What you should do -
Repeat the lines below exactly as written, please, from the line with "shifted | royal" to the line with "gone | bright", both lines included, and no others.
━━━ Source material
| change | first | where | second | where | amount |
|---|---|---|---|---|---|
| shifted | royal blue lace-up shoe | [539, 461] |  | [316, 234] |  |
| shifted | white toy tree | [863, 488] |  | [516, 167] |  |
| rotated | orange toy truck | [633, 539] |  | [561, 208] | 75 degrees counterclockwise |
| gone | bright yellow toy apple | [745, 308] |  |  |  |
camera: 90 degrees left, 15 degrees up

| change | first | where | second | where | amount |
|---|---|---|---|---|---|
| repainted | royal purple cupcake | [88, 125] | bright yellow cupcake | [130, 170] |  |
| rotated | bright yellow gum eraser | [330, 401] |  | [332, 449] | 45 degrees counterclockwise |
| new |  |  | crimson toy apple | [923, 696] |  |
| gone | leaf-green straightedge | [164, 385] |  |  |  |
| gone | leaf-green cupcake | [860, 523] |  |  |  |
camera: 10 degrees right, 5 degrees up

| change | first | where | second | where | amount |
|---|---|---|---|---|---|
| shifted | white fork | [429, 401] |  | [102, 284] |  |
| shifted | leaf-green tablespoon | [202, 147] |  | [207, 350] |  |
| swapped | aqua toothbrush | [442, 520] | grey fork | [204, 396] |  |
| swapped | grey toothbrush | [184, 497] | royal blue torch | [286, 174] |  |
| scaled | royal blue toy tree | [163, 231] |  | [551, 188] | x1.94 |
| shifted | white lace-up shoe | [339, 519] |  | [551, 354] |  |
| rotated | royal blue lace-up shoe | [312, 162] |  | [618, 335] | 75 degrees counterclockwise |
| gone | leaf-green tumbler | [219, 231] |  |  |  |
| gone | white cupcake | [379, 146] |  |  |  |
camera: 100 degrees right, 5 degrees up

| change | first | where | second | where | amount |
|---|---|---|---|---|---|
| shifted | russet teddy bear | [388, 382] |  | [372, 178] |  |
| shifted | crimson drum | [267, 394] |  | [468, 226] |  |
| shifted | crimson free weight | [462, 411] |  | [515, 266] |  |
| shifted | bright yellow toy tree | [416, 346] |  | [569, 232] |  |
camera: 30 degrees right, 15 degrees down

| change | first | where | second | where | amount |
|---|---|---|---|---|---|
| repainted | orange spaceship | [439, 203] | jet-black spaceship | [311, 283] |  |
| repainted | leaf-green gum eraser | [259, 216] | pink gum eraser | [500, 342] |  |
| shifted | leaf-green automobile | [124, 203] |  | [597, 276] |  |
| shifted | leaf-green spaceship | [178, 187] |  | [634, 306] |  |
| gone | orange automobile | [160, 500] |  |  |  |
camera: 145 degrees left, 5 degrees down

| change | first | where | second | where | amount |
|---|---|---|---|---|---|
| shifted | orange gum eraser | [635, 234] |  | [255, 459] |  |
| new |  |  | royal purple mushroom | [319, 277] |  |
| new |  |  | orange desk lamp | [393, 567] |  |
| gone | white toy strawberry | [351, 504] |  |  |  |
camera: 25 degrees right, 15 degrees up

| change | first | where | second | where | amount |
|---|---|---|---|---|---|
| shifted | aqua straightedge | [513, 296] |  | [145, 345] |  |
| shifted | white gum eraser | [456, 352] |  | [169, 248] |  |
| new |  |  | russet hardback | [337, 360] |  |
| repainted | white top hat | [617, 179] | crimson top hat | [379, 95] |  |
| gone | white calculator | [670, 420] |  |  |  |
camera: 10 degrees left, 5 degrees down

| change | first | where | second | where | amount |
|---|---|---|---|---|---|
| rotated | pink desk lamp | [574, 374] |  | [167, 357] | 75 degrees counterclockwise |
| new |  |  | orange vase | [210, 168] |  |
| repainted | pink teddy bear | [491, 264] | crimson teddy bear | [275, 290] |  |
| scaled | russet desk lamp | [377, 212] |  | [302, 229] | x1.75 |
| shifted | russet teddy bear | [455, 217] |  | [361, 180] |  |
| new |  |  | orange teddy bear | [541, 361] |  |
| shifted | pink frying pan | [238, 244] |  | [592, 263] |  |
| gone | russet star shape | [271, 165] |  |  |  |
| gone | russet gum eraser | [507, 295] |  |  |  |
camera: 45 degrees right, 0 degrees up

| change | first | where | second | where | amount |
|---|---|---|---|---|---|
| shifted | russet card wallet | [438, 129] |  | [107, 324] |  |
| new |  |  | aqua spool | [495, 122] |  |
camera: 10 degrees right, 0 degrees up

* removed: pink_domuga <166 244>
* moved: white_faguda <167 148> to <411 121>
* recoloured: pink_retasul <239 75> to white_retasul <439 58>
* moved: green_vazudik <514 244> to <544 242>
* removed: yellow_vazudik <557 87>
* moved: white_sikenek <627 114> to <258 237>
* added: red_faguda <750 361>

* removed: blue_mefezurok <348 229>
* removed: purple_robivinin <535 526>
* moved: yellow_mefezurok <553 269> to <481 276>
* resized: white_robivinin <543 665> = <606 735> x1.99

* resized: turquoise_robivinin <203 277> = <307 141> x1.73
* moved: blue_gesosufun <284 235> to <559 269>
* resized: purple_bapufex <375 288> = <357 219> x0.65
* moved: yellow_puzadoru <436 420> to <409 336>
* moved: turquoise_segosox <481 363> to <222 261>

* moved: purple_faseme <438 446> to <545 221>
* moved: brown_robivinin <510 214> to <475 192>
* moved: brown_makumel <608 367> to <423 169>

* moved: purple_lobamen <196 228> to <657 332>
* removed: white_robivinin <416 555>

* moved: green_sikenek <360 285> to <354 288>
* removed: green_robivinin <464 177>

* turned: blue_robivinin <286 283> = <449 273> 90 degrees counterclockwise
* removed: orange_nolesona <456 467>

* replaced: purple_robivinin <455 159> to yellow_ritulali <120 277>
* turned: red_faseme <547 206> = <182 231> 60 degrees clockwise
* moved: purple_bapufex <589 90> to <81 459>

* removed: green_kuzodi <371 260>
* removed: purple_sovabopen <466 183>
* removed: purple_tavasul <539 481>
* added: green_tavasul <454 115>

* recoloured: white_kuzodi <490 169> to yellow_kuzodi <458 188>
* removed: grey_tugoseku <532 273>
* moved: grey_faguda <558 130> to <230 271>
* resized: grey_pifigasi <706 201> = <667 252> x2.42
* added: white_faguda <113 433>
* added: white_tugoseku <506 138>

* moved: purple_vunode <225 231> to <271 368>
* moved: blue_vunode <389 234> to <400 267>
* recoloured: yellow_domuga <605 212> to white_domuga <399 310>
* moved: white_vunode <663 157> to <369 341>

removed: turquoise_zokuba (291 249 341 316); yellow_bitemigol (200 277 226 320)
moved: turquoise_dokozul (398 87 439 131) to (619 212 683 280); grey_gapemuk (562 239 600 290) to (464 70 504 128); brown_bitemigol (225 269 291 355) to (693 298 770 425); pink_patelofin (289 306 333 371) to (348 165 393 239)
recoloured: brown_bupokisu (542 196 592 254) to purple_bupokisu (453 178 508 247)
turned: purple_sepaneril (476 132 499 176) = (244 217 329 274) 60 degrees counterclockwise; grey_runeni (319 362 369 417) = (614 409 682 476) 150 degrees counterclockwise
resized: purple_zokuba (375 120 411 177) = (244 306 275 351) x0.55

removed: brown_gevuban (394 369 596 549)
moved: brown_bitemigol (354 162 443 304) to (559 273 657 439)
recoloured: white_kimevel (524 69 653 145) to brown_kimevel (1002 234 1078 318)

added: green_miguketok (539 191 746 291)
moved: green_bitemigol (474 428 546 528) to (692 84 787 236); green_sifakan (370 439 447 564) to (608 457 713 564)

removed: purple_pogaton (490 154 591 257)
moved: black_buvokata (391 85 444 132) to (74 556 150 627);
━━━━━━
Result of this task -
| shifted | royal blue lace-up shoe | [539, 461] |  | [316, 234] |  |
| shifted | white toy tree | [863, 488] |  | [516, 167] |  |
| rotated | orange toy truck | [633, 539] |  | [561, 208] | 75 degrees counterclockwise |
| gone | bright yellow toy apple | [745, 308] |  |  |  |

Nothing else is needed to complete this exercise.